■ **Task directions**
Where the line containing "C6: 22nF (+5V, AGND) -> none" appears, start repeating, and continue exactly through the last line below, adding nothing. Include no pictures.

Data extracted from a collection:
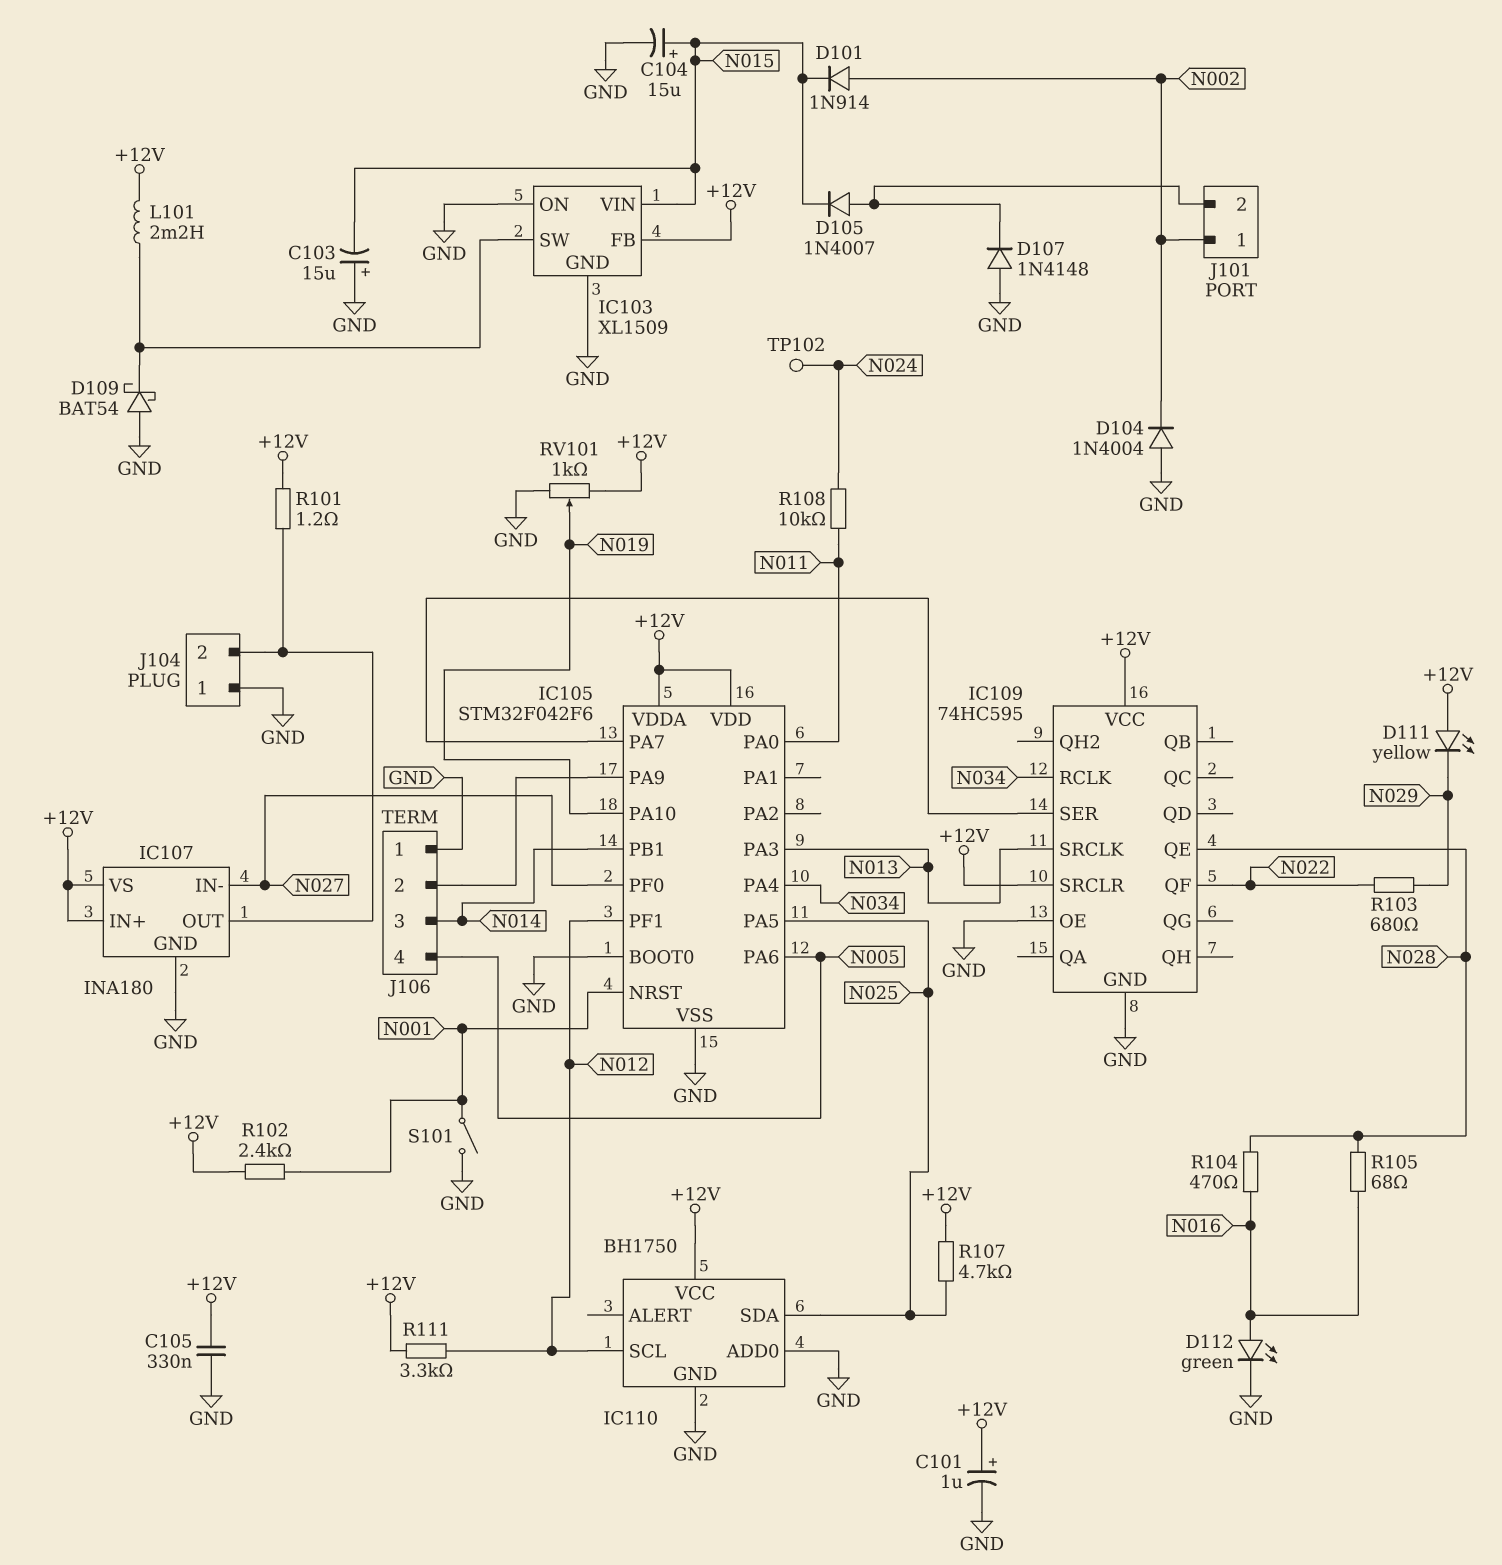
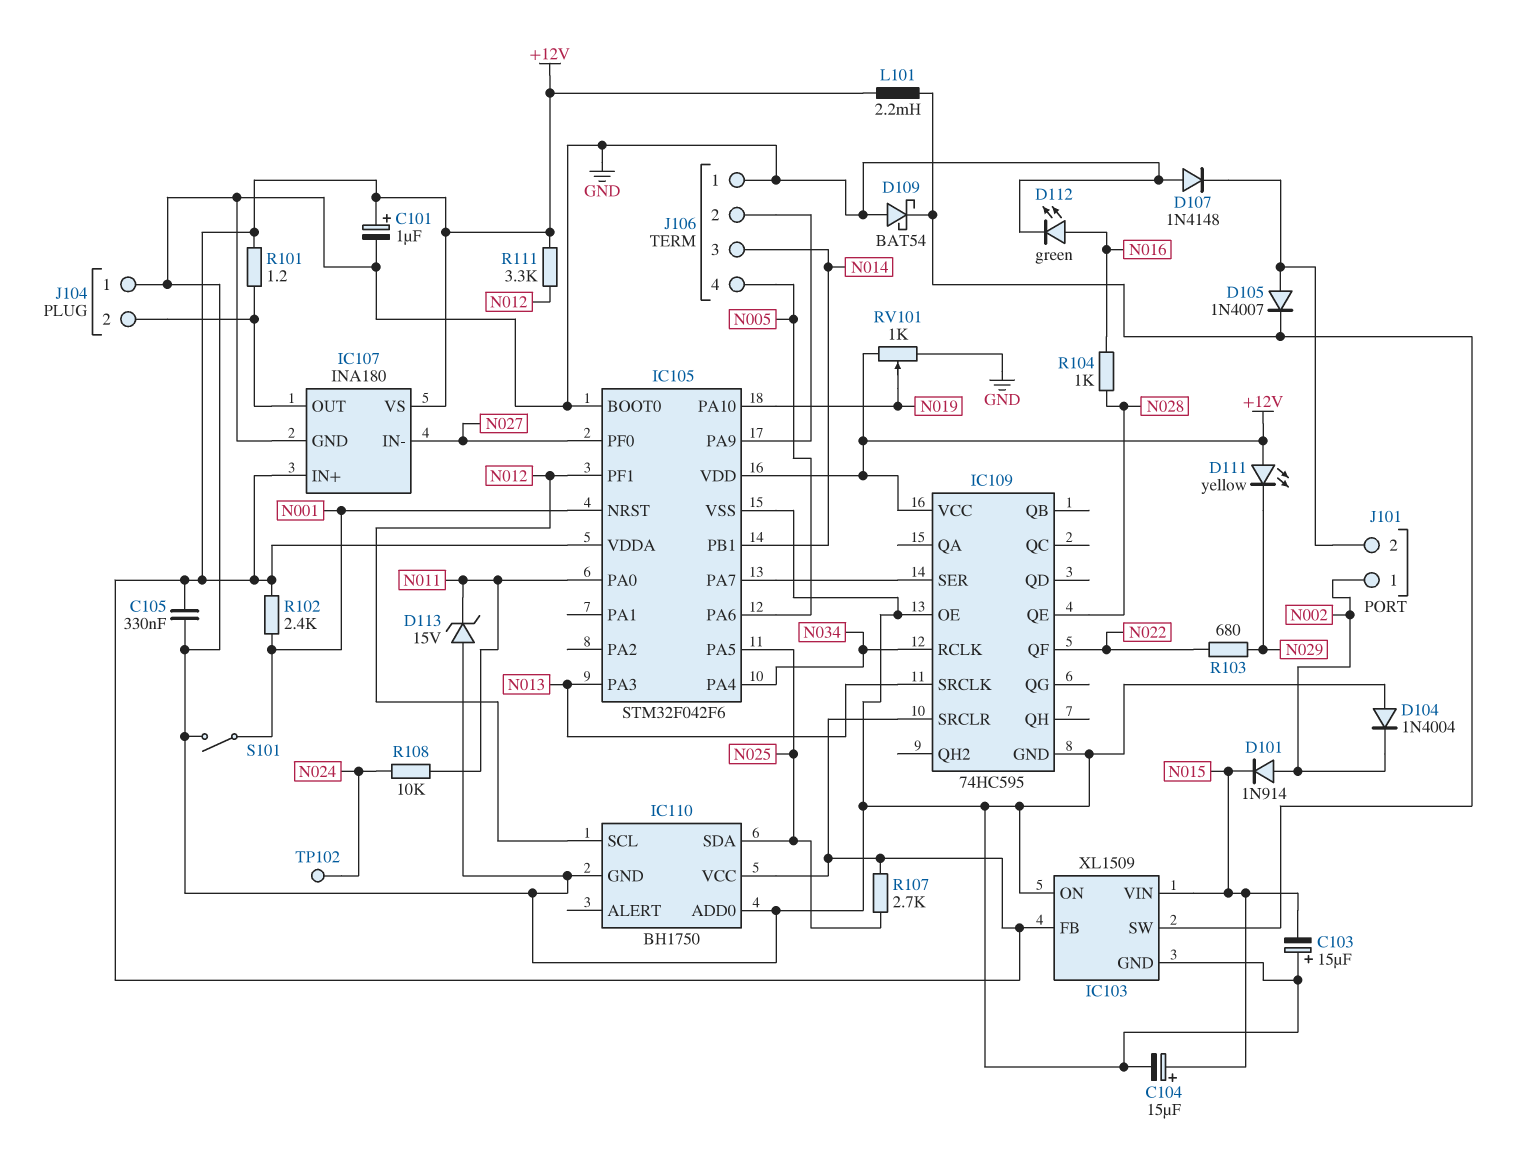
D105: diode 1N4007 (A J101/2, K N015) -> diode 1N4007 (A J101/2, K IC103/SW)
D113: none -> zener 15V (A GND, K N011)
R104: 470 (N016, N028) -> 1k (N016, N028)
R105: 68 (N016, N028) -> none
R107: 4.7k (+12V, N025) -> 2.7k (+12V, N025)

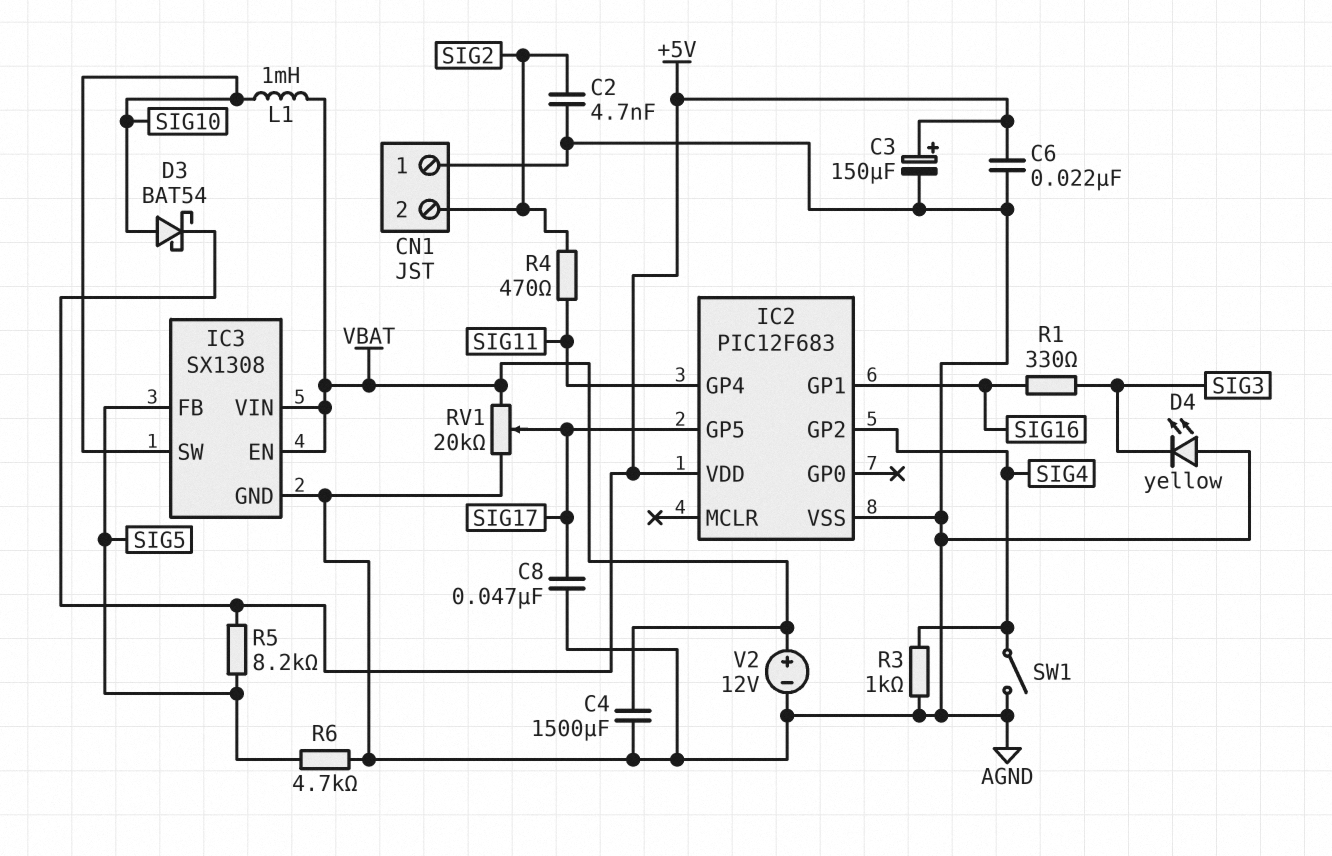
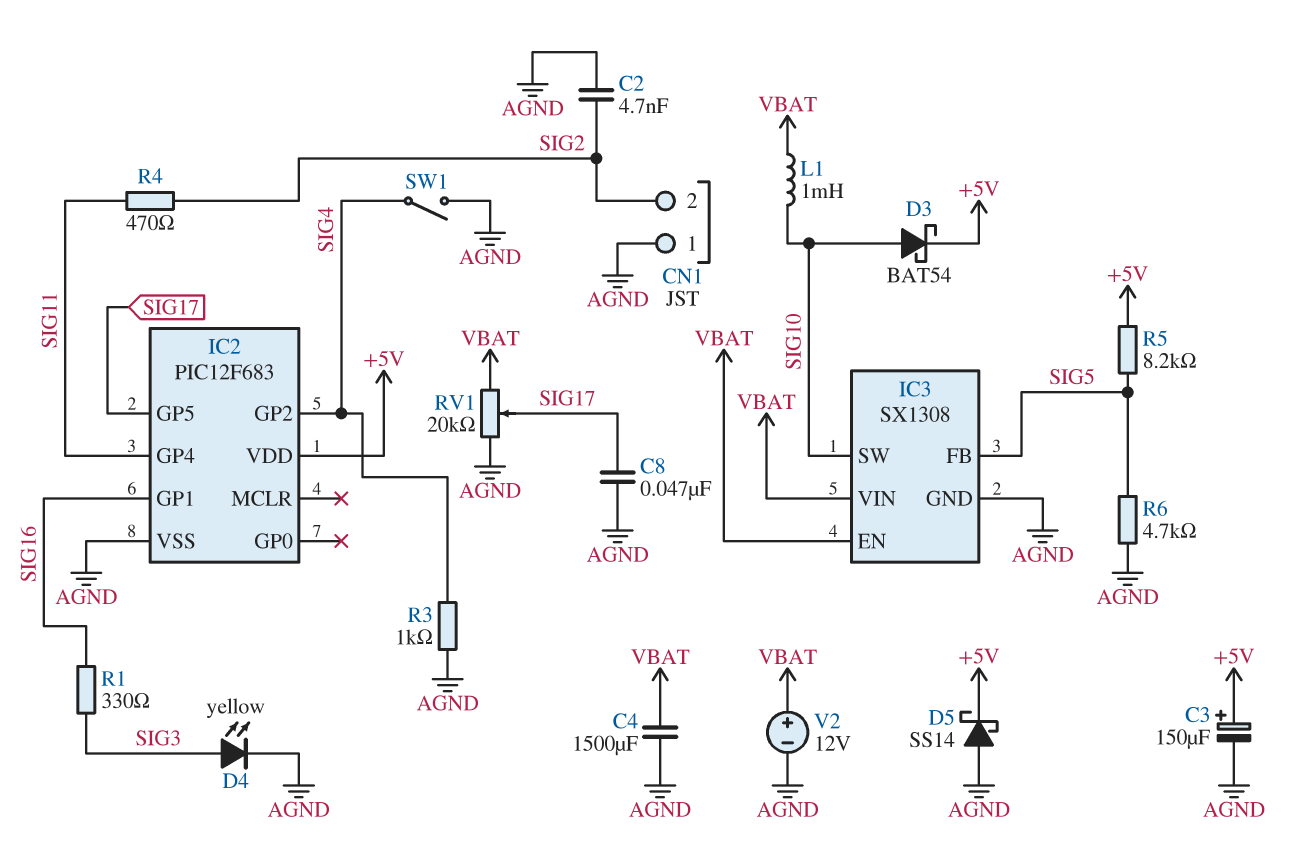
C6: 22nF (+5V, AGND) -> none
D4: LED yellow (A AGND, K SIG3) -> LED yellow (A SIG3, K AGND)
D5: none -> schottky SS14 (A AGND, K +5V)

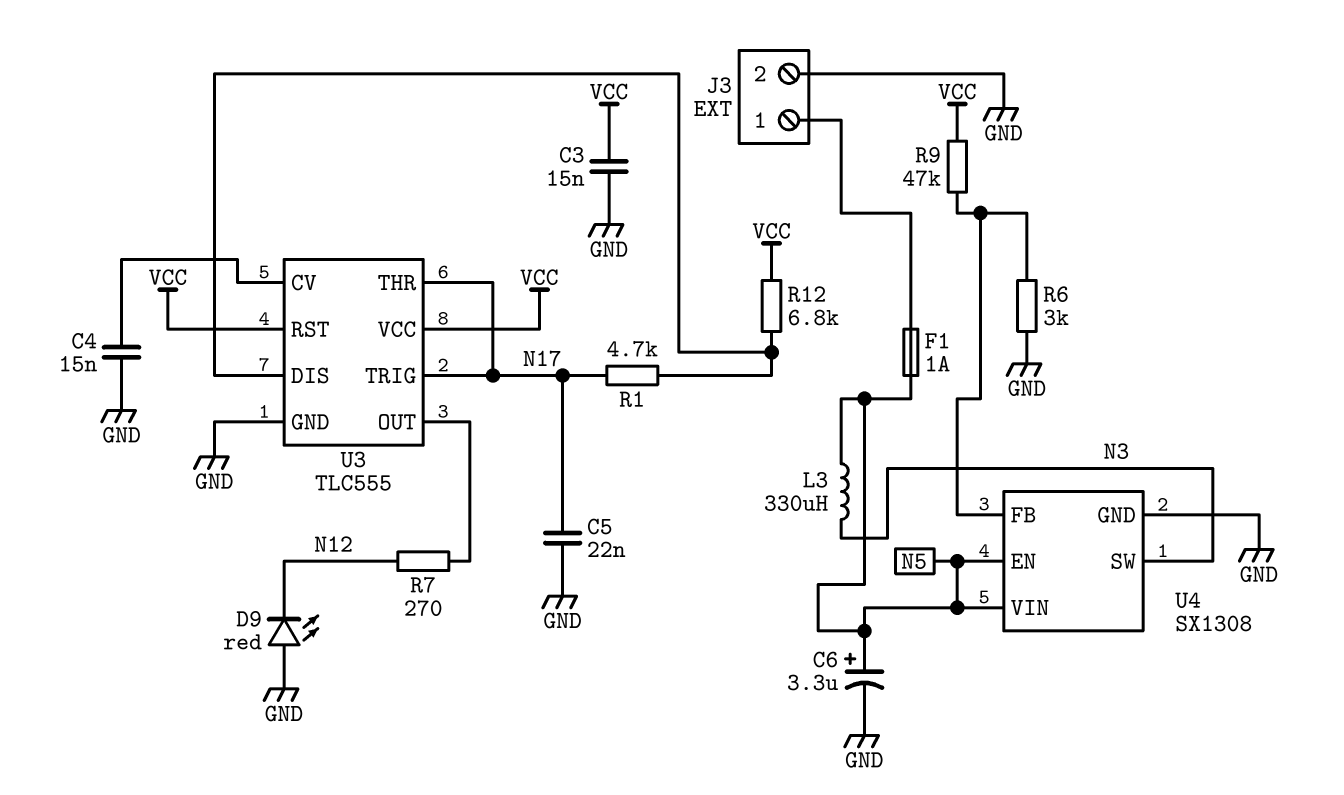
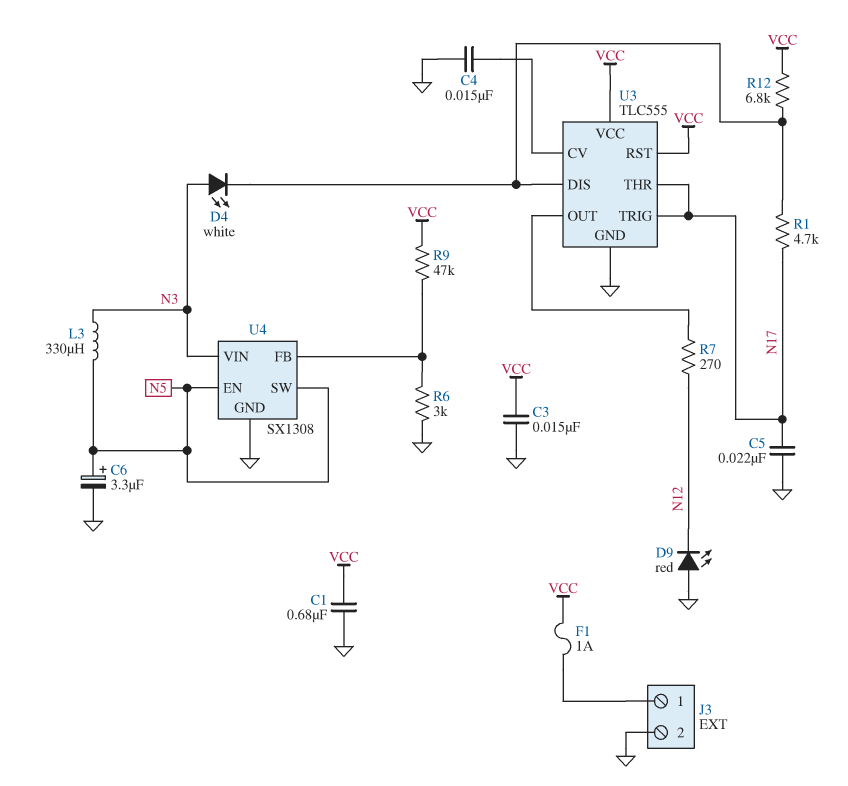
C1: none -> 680nF (GND, VCC)
D4: none -> LED white (A N3, K U3/DIS)
F1: 1A (J3/1, N5) -> 1A (J3/1, VCC)
U4 pin SW: N3 -> N5
U4 pin VIN: N5 -> N3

■ **Answer below**
C6: 22nF (+5V, AGND) -> none
D4: LED yellow (A AGND, K SIG3) -> LED yellow (A SIG3, K AGND)
D5: none -> schottky SS14 (A AGND, K +5V)

C1: none -> 680nF (GND, VCC)
D4: none -> LED white (A N3, K U3/DIS)
F1: 1A (J3/1, N5) -> 1A (J3/1, VCC)
U4 pin SW: N3 -> N5
U4 pin VIN: N5 -> N3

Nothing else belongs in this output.